AIM OF THE TASK:
Your answer should consist solely of the lines from the one containing "(375, 173) = (559, 341): brown" through the end of the entries below, duplicated exactly.

*** MATERIAL SHOWN Section Begins ***

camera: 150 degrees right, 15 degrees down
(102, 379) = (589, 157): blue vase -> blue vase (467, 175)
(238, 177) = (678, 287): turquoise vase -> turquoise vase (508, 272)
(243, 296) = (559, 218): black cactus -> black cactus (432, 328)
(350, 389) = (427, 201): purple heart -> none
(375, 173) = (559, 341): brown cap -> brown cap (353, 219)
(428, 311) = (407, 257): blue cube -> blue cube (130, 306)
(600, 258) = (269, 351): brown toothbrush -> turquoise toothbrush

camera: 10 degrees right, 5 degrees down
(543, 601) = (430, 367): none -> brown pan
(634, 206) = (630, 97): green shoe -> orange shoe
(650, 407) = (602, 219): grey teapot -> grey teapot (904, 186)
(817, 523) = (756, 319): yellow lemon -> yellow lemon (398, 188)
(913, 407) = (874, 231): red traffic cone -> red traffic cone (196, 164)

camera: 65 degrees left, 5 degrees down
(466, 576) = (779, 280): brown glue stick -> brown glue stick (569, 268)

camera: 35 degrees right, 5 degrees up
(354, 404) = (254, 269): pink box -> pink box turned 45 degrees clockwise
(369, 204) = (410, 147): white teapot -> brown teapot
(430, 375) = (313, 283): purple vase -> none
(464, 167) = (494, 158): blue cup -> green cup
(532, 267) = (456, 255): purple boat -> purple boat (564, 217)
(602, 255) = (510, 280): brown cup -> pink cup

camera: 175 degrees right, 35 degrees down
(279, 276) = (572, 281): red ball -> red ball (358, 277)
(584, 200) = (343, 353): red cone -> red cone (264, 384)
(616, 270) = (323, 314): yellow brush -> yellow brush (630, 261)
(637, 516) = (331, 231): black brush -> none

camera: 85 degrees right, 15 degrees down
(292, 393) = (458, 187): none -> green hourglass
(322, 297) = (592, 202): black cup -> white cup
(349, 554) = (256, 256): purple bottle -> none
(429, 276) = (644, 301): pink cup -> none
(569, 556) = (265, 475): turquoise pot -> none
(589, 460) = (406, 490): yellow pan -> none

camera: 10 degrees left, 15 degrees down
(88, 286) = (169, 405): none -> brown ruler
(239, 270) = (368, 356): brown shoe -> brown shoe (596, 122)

*** MATERIAL SHOWN Section Ends ***

RESULT:
(375, 173) = (559, 341): brown cap -> brown cap (353, 219)
(428, 311) = (407, 257): blue cube -> blue cube (130, 306)
(600, 258) = (269, 351): brown toothbrush -> turquoise toothbrush

camera: 10 degrees right, 5 degrees down
(543, 601) = (430, 367): none -> brown pan
(634, 206) = (630, 97): green shoe -> orange shoe
(650, 407) = (602, 219): grey teapot -> grey teapot (904, 186)
(817, 523) = (756, 319): yellow lemon -> yellow lemon (398, 188)
(913, 407) = (874, 231): red traffic cone -> red traffic cone (196, 164)

camera: 65 degrees left, 5 degrees down
(466, 576) = (779, 280): brown glue stick -> brown glue stick (569, 268)

camera: 35 degrees right, 5 degrees up
(354, 404) = (254, 269): pink box -> pink box turned 45 degrees clockwise
(369, 204) = (410, 147): white teapot -> brown teapot
(430, 375) = (313, 283): purple vase -> none
(464, 167) = (494, 158): blue cup -> green cup
(532, 267) = (456, 255): purple boat -> purple boat (564, 217)
(602, 255) = (510, 280): brown cup -> pink cup

camera: 175 degrees right, 35 degrees down
(279, 276) = (572, 281): red ball -> red ball (358, 277)
(584, 200) = (343, 353): red cone -> red cone (264, 384)
(616, 270) = (323, 314): yellow brush -> yellow brush (630, 261)
(637, 516) = (331, 231): black brush -> none

camera: 85 degrees right, 15 degrees down
(292, 393) = (458, 187): none -> green hourglass
(322, 297) = (592, 202): black cup -> white cup
(349, 554) = (256, 256): purple bottle -> none
(429, 276) = (644, 301): pink cup -> none
(569, 556) = (265, 475): turquoise pot -> none
(589, 460) = (406, 490): yellow pan -> none

camera: 10 degrees left, 15 degrees down
(88, 286) = (169, 405): none -> brown ruler
(239, 270) = (368, 356): brown shoe -> brown shoe (596, 122)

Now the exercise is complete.